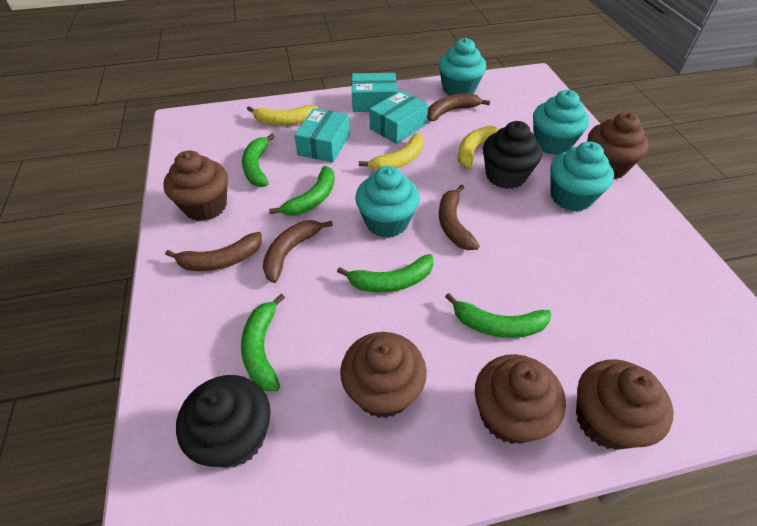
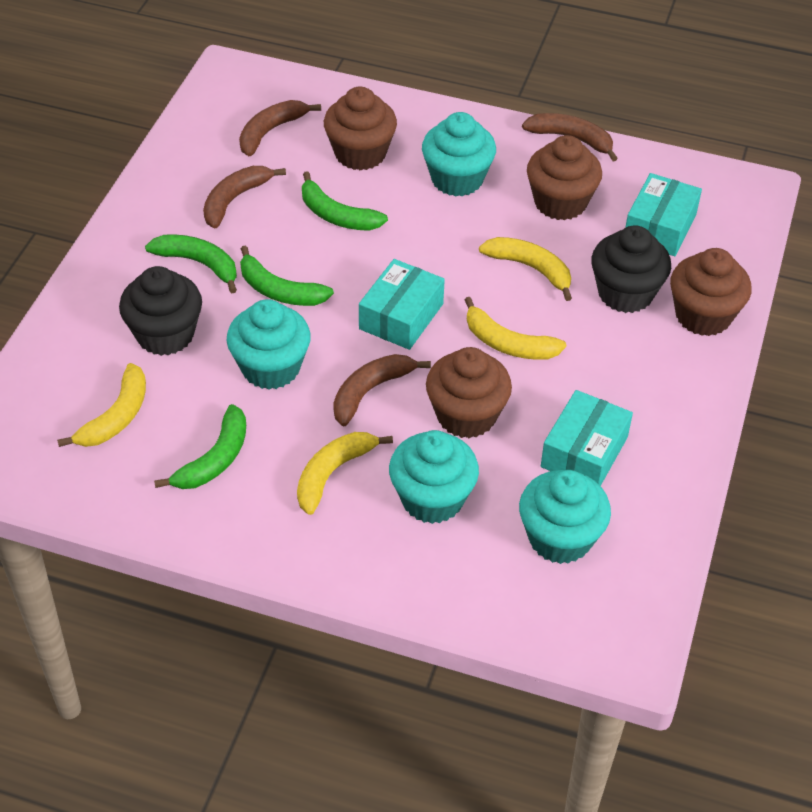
brown cupcake: 5 -> 4
green banana: 5 -> 4
yellow banana: 3 -> 4

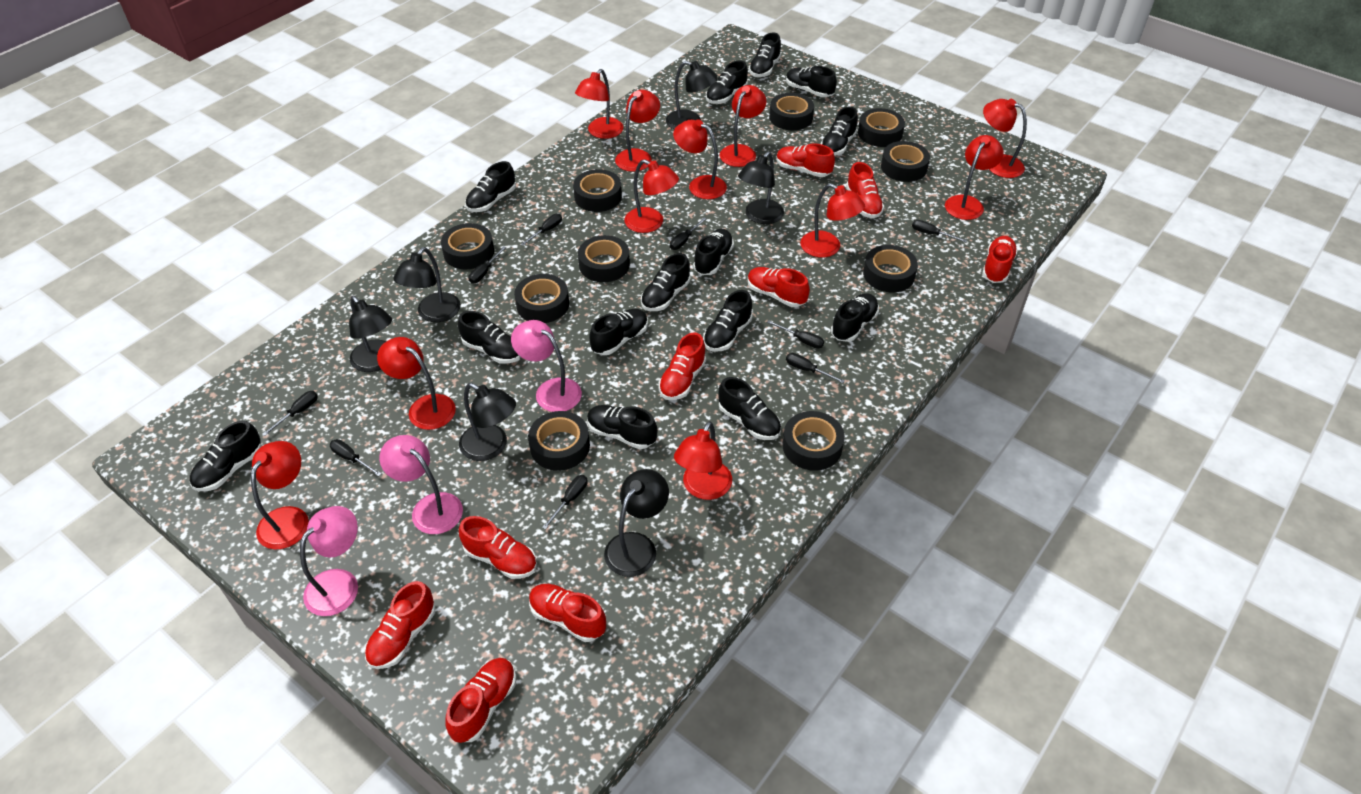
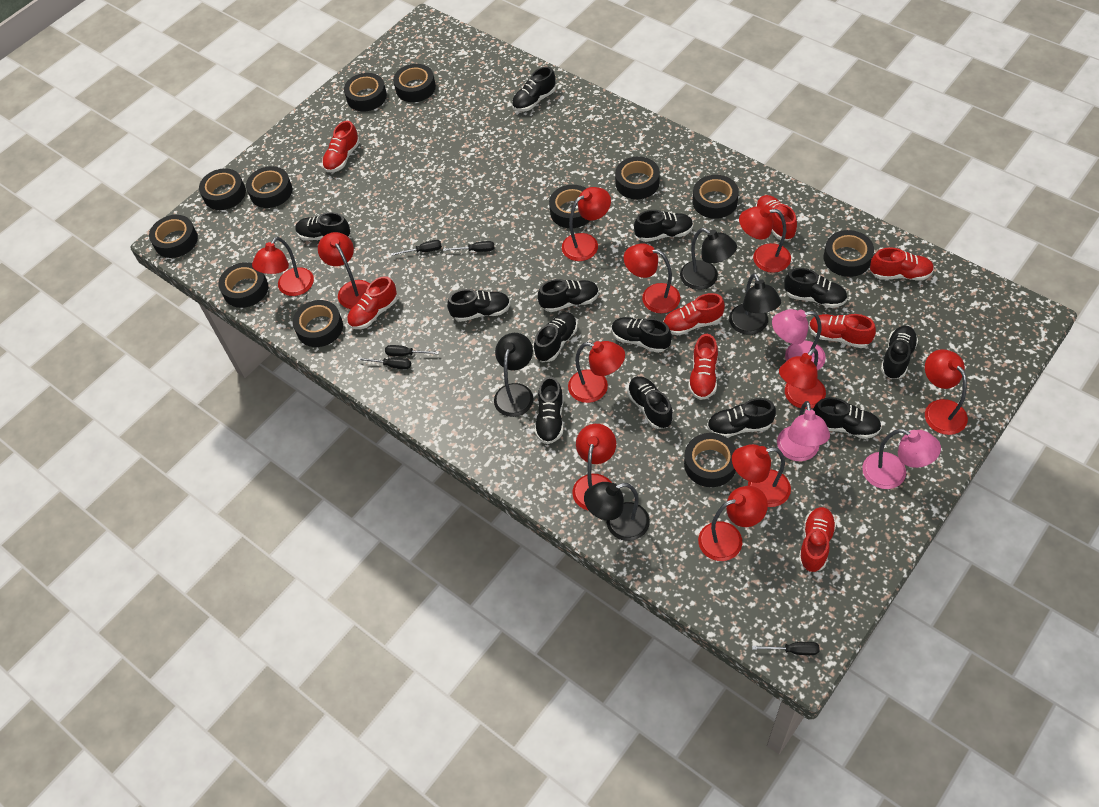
black lamp: 6 -> 4
black screwdriver: 9 -> 5
black shoe: 14 -> 13
black tape: 10 -> 12
red shoe: 9 -> 8

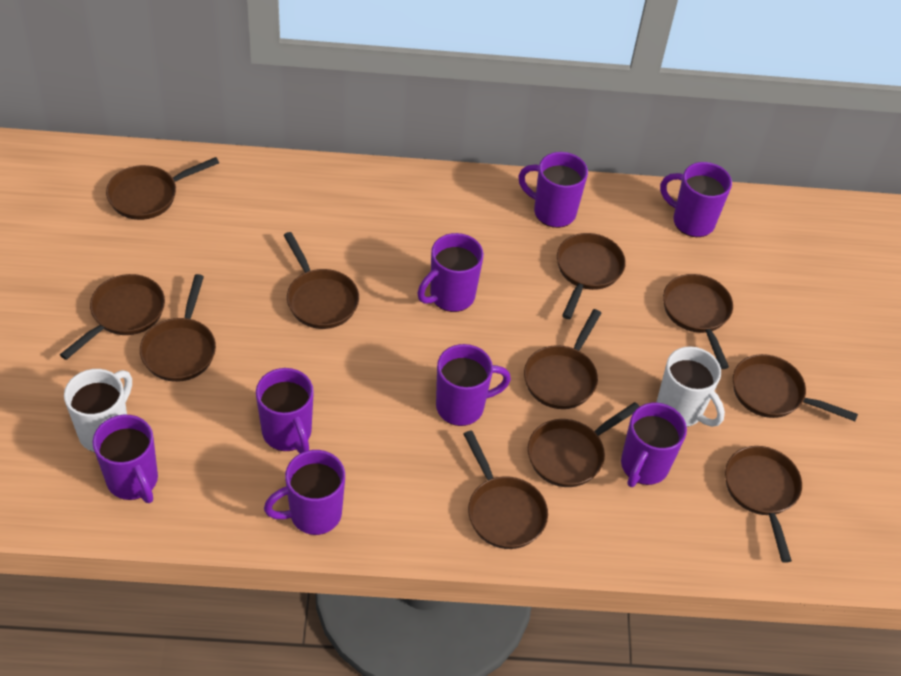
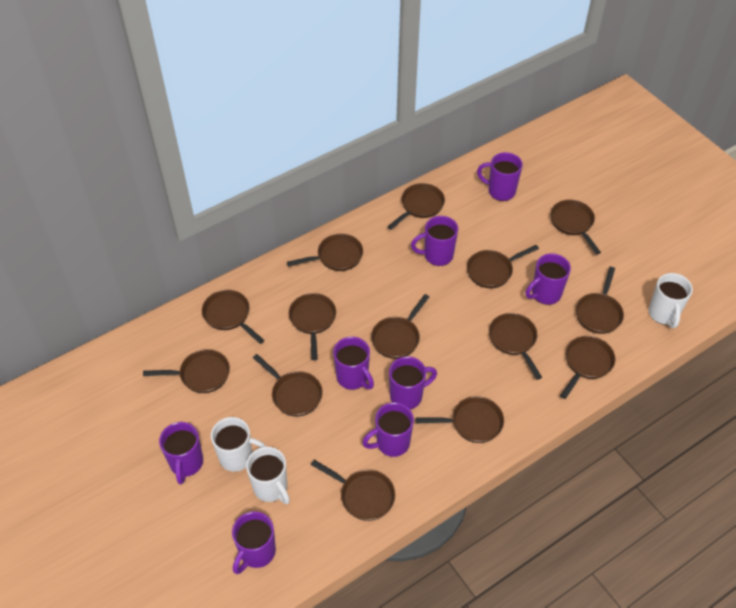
brown pan: 11 -> 14
white mug: 2 -> 3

^^^^^^^^^^^^^^^^

Take every line from the records above that has the word "black" and copy it.

# [Result below]
black lamp: 6 -> 4
black screwdriver: 9 -> 5
black shoe: 14 -> 13
black tape: 10 -> 12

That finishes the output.